### EXTRACTED DATA ###

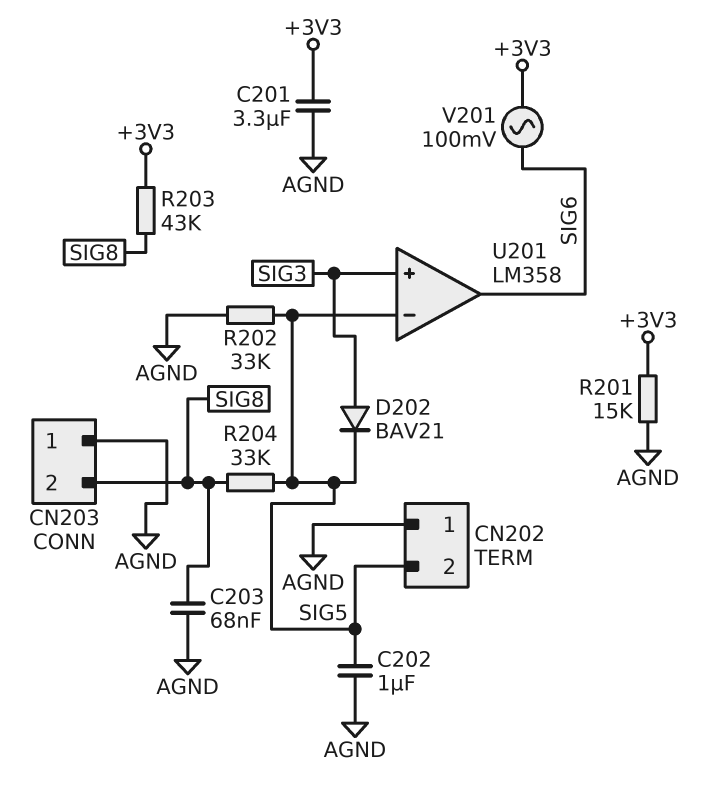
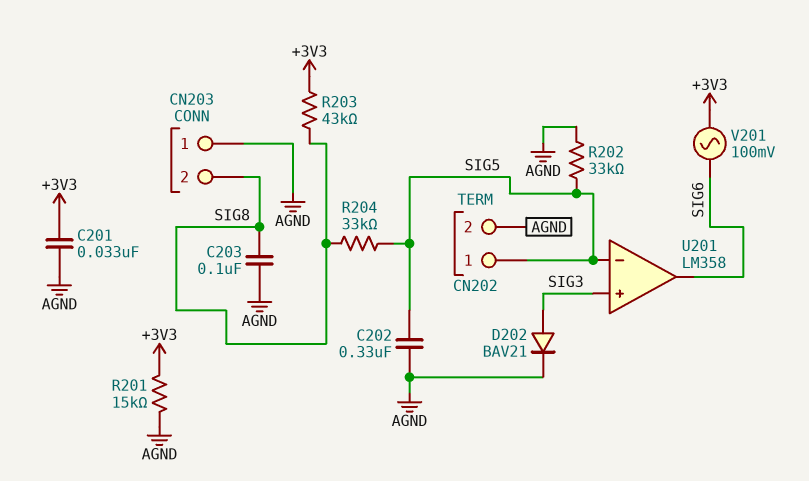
C201: 3.3uF (+3V3, AGND) -> 33nF (+3V3, AGND)
C202: 1uF (AGND, SIG5) -> 330nF (AGND, SIG5)
C203: 68nF (AGND, SIG8) -> 100nF (AGND, SIG8)
CN202 pin 1: AGND -> SIG5
CN202 pin 2: SIG5 -> AGND
D202: diode BAV21 (A SIG3, K SIG5) -> diode BAV21 (A SIG3, K AGND)

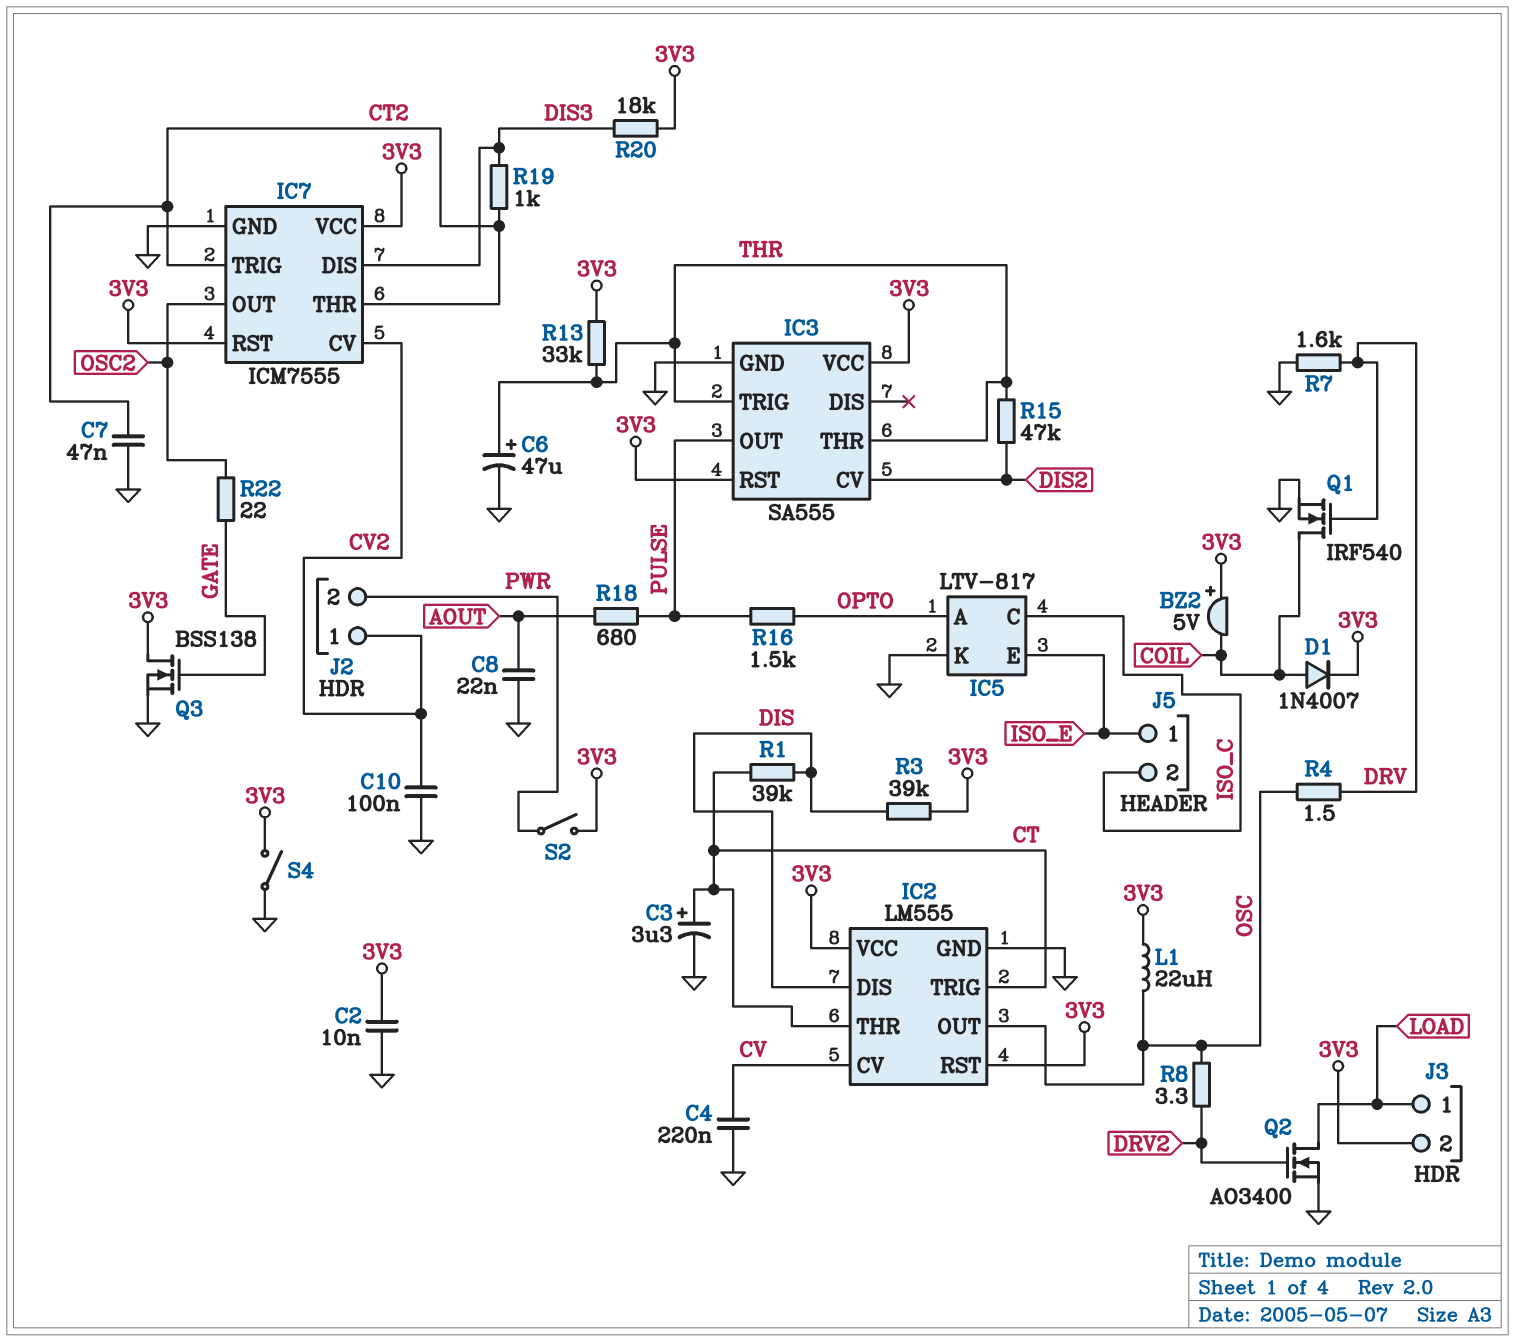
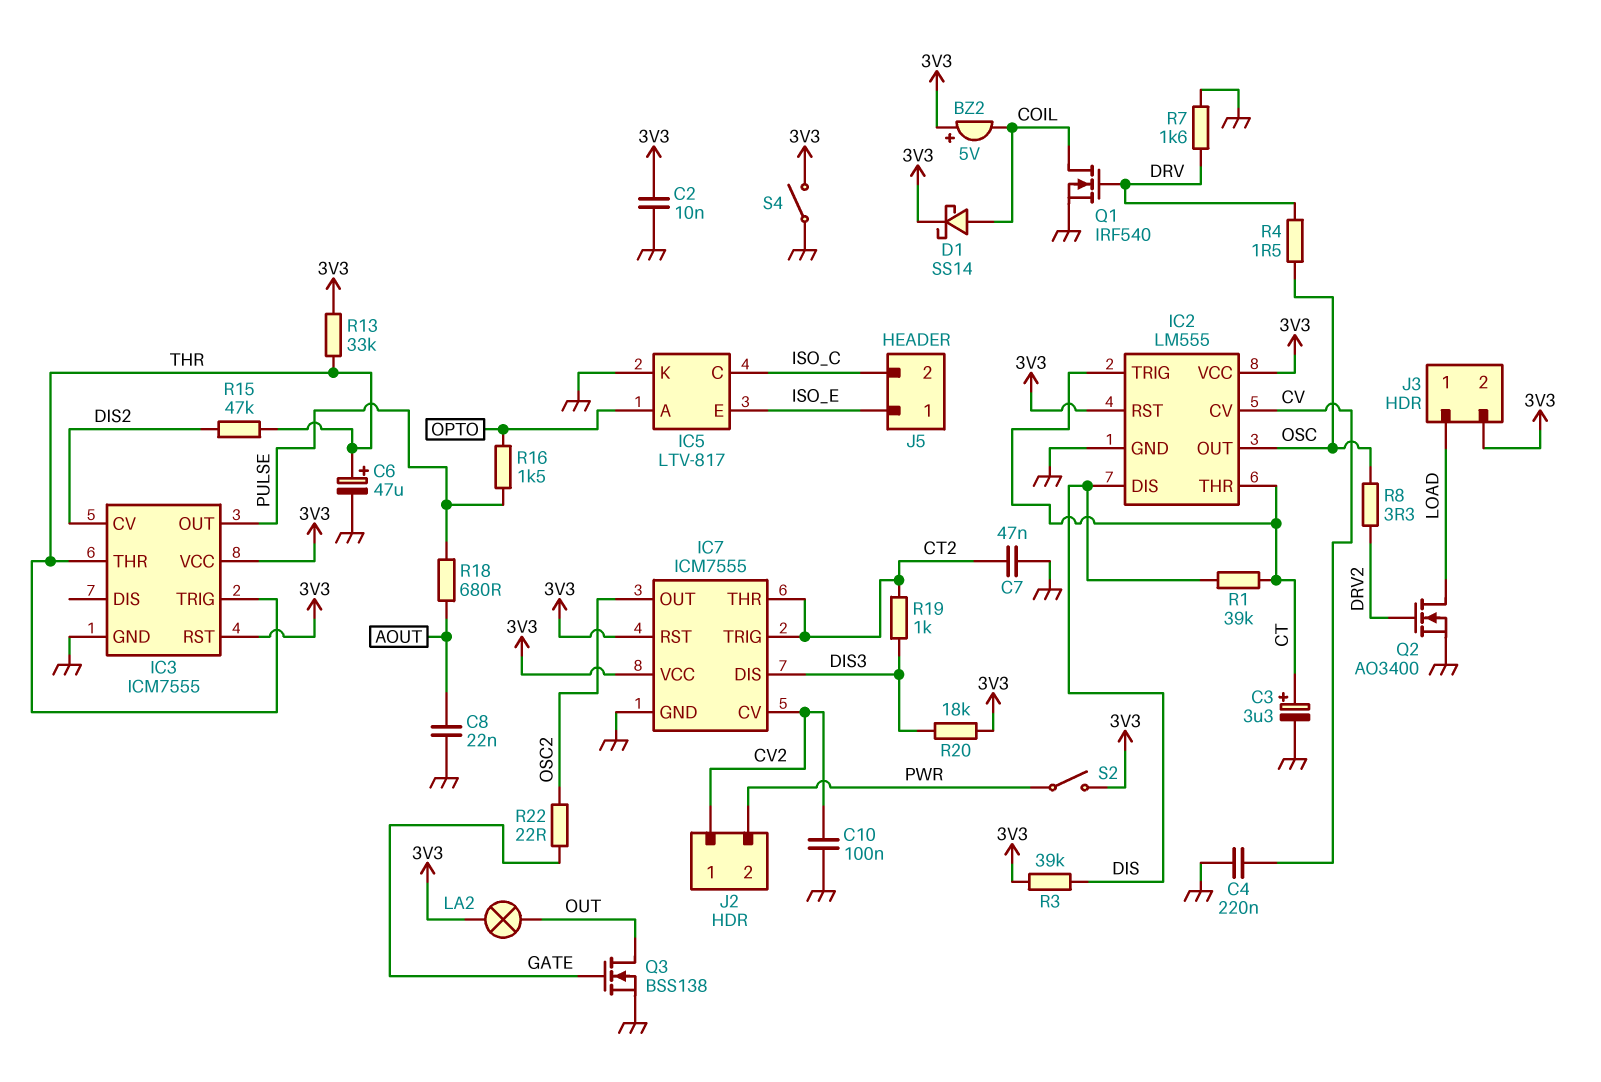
D1: diode 1N4007 (A COIL, K 3V3) -> schottky SS14 (A COIL, K 3V3)
IC3: SA555 -> ICM7555
L1: 22uH (3V3, OSC) -> none
LA2: none -> lamp (3V3, OUT)
Q3: NMOS BSS138 (G GATE, D 3V3, S GND) -> NMOS BSS138 (G GATE, D OUT, S GND)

###

* PROBLEM
Copy from the line with "IC3: SA555 -> ICM7555" to the final line of the records, inclusive, and add nothing else.

* OUTPUT
IC3: SA555 -> ICM7555
L1: 22uH (3V3, OSC) -> none
LA2: none -> lamp (3V3, OUT)
Q3: NMOS BSS138 (G GATE, D 3V3, S GND) -> NMOS BSS138 (G GATE, D OUT, S GND)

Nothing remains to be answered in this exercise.